_Task goal_. Down to the last line, set down the listing below exactly, apart from its pictures.

■ ■ ■ ■ ■

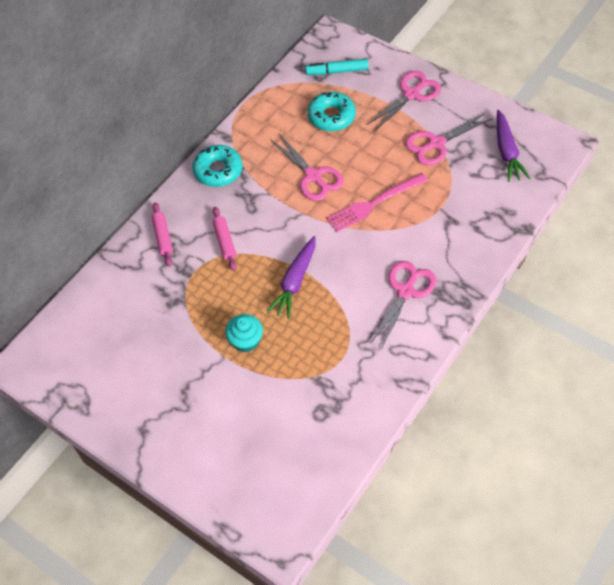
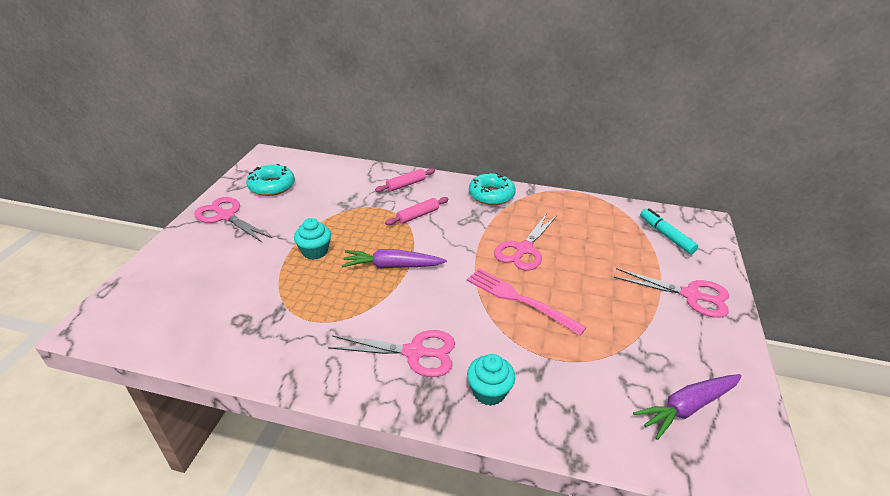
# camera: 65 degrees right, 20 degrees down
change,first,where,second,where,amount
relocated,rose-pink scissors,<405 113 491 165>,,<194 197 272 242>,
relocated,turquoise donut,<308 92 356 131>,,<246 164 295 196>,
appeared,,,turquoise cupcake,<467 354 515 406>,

■ ■ ■ ■ ■

_Output of the task_.
# camera: 65 degrees right, 20 degrees down
change,first,where,second,where,amount
relocated,rose-pink scissors,<405 113 491 165>,,<194 197 272 242>,
relocated,turquoise donut,<308 92 356 131>,,<246 164 295 196>,
appeared,,,turquoise cupcake,<467 354 515 406>,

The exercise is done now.